The problem
Repeat the span of the entries below that starts at the line with "camera: 105 degrees left, 10 degrees up" and ends at the line with "black mushroom |", nothing more. Skip the pictures.

Recorded data
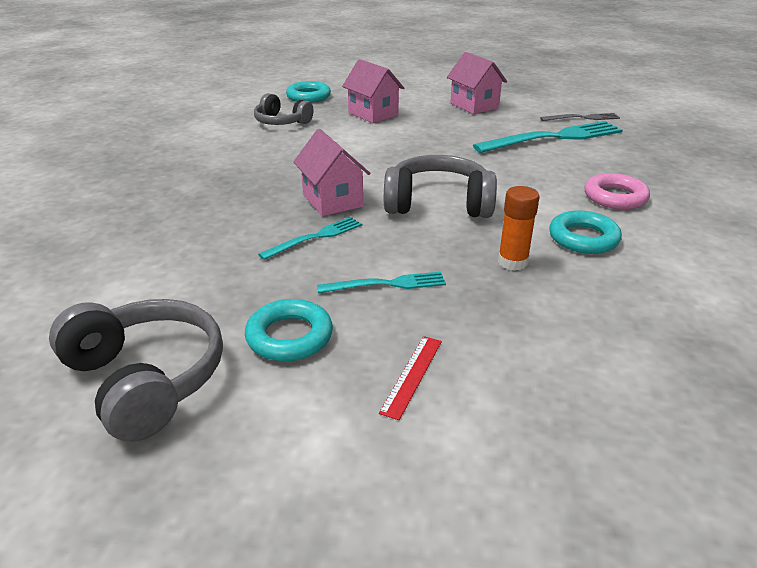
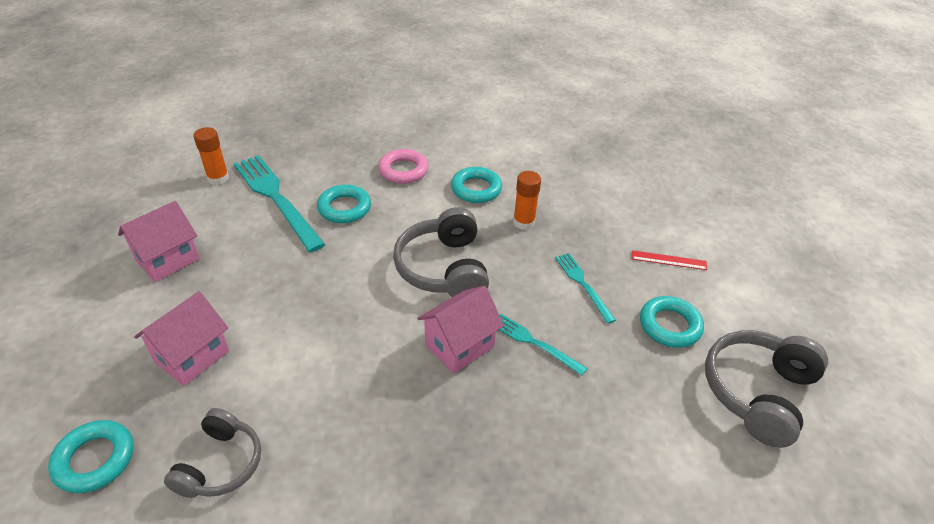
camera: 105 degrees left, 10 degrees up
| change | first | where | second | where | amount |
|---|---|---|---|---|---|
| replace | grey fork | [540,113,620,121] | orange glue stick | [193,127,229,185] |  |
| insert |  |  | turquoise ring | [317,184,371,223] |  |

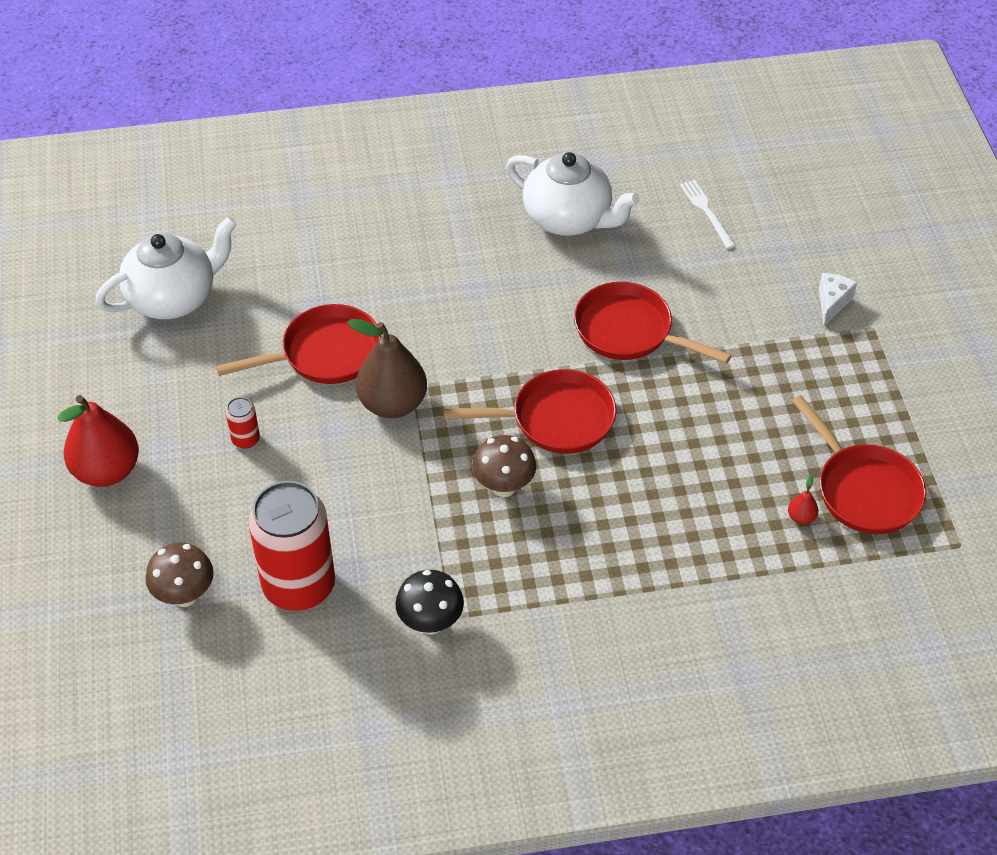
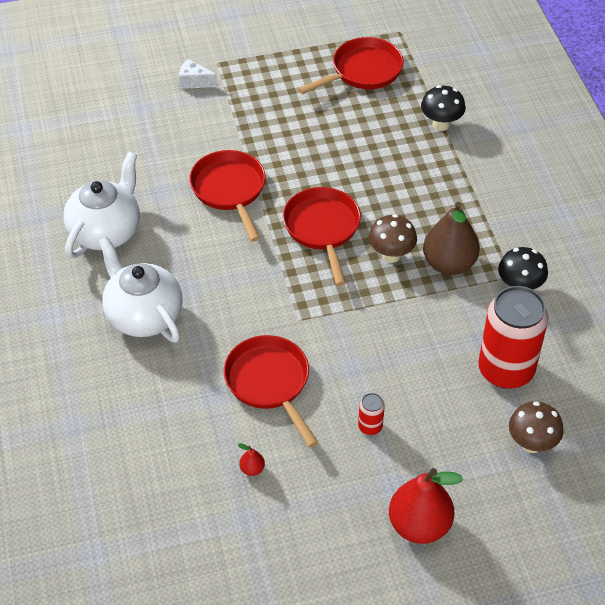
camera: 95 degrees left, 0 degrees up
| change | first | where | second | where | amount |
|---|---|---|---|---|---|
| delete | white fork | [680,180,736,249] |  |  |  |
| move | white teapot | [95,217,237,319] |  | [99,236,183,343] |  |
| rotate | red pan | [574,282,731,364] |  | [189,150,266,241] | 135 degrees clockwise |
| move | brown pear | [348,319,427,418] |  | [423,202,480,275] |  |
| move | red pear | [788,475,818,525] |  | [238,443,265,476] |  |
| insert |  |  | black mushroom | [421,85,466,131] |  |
---
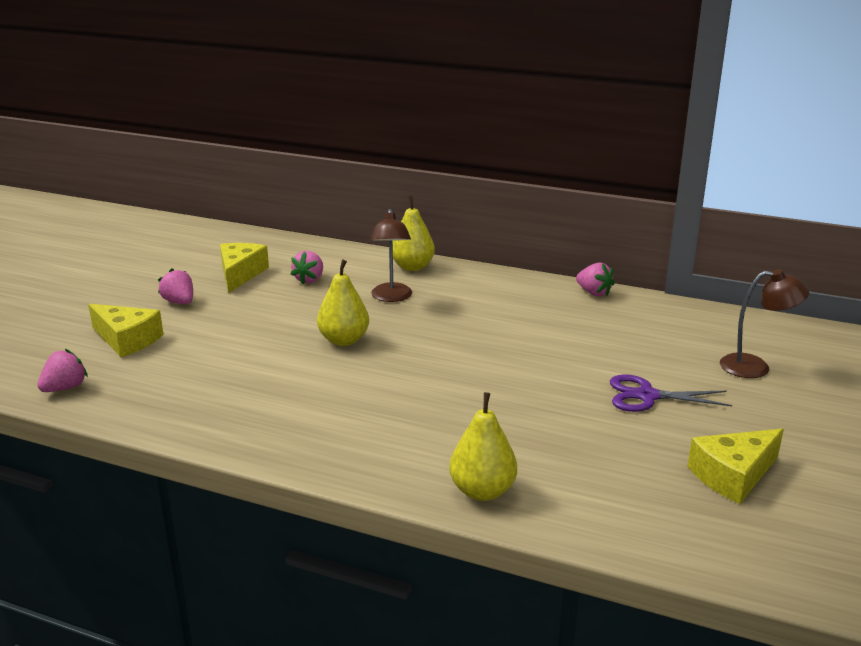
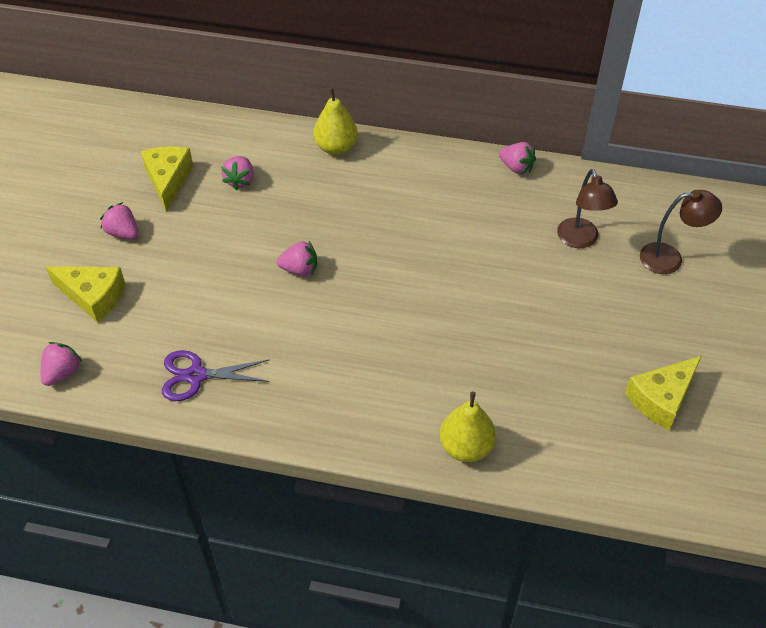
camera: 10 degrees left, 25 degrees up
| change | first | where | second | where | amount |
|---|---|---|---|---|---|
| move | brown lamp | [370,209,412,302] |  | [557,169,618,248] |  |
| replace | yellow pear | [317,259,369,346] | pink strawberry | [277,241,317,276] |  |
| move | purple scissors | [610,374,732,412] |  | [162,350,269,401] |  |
...
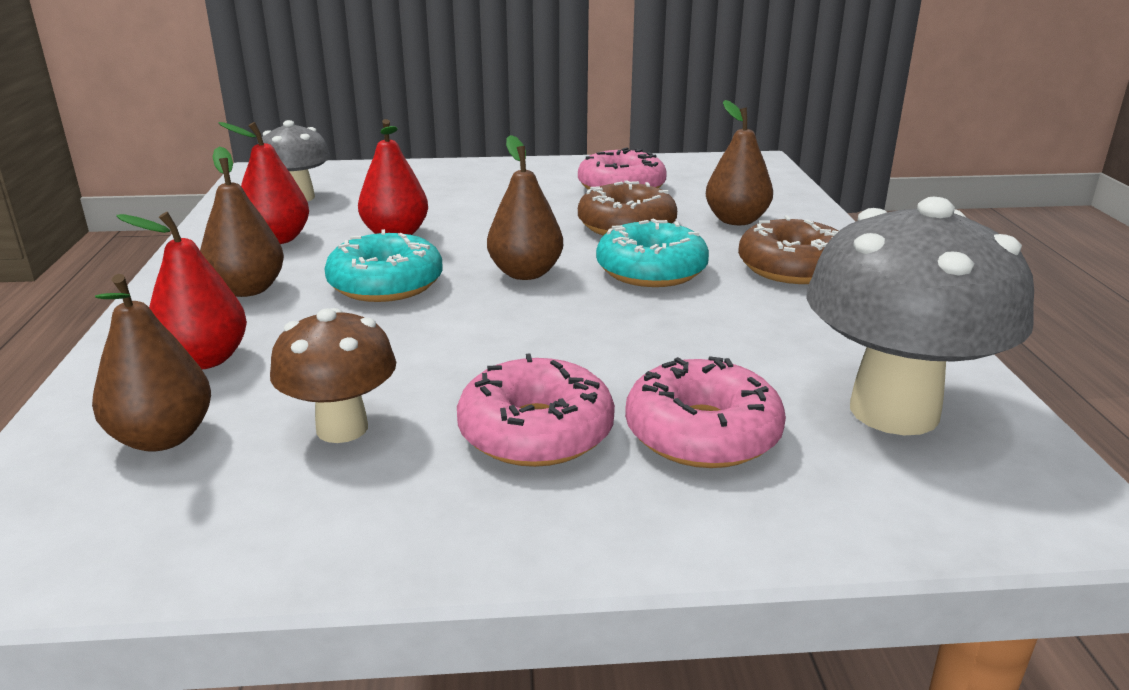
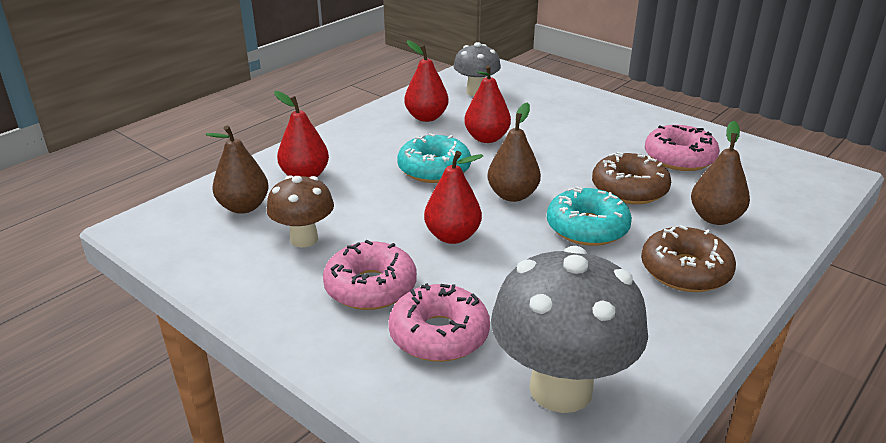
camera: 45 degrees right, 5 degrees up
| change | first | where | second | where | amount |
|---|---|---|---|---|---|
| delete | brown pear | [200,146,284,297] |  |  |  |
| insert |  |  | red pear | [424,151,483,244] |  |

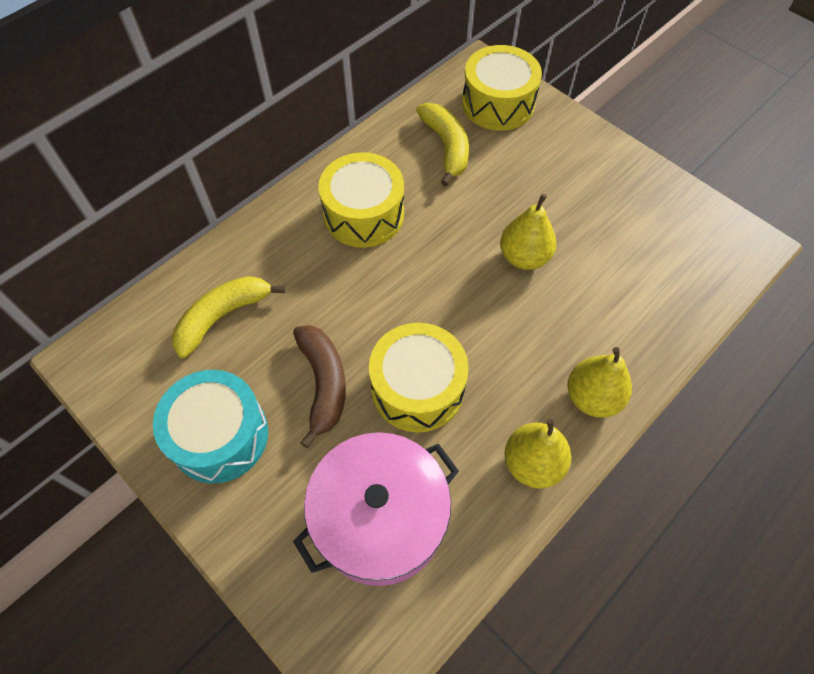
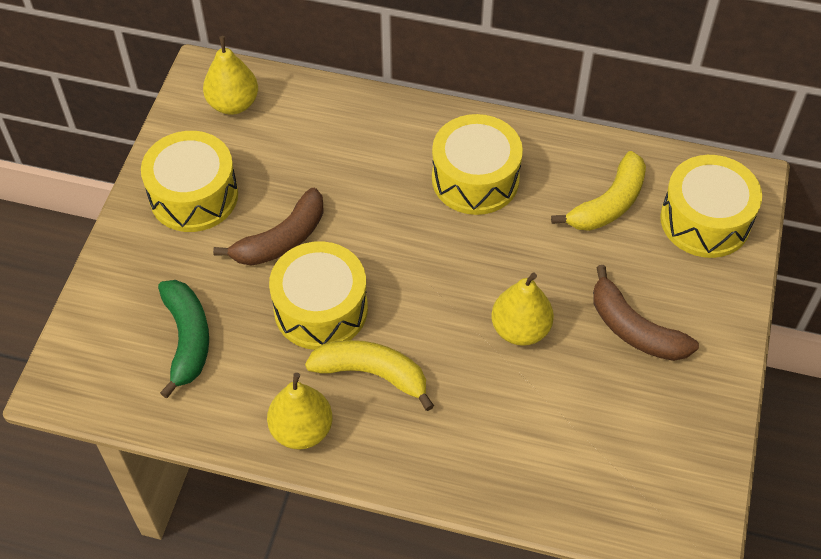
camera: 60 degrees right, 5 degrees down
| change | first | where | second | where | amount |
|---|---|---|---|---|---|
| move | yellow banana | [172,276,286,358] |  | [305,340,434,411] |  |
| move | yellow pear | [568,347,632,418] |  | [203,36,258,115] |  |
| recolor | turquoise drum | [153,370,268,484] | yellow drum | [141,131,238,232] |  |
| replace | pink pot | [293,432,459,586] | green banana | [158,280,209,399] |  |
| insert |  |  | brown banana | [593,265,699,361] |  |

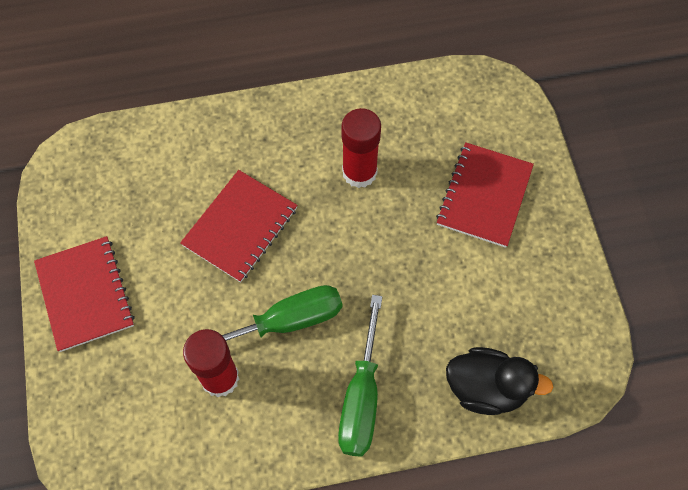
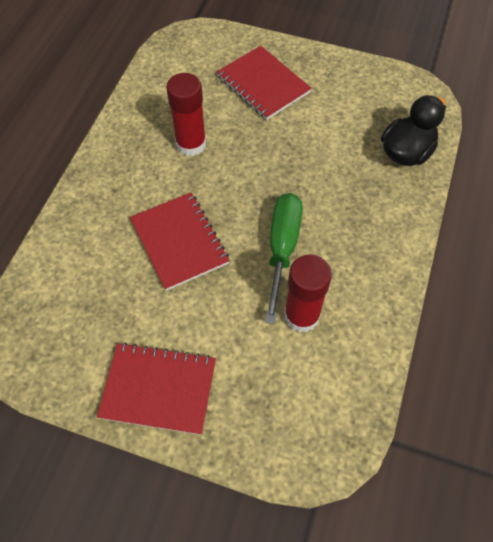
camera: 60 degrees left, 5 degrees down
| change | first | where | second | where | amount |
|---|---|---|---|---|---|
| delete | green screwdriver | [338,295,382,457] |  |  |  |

Expected answer
camera: 105 degrees left, 10 degrees up
| change | first | where | second | where | amount |
|---|---|---|---|---|---|
| replace | grey fork | [540,113,620,121] | orange glue stick | [193,127,229,185] |  |
| insert |  |  | turquoise ring | [317,184,371,223] |  |

camera: 95 degrees left, 0 degrees up
| change | first | where | second | where | amount |
|---|---|---|---|---|---|
| delete | white fork | [680,180,736,249] |  |  |  |
| move | white teapot | [95,217,237,319] |  | [99,236,183,343] |  |
| rotate | red pan | [574,282,731,364] |  | [189,150,266,241] | 135 degrees clockwise |
| move | brown pear | [348,319,427,418] |  | [423,202,480,275] |  |
| move | red pear | [788,475,818,525] |  | [238,443,265,476] |  |
| insert |  |  | black mushroom | [421,85,466,131] |  |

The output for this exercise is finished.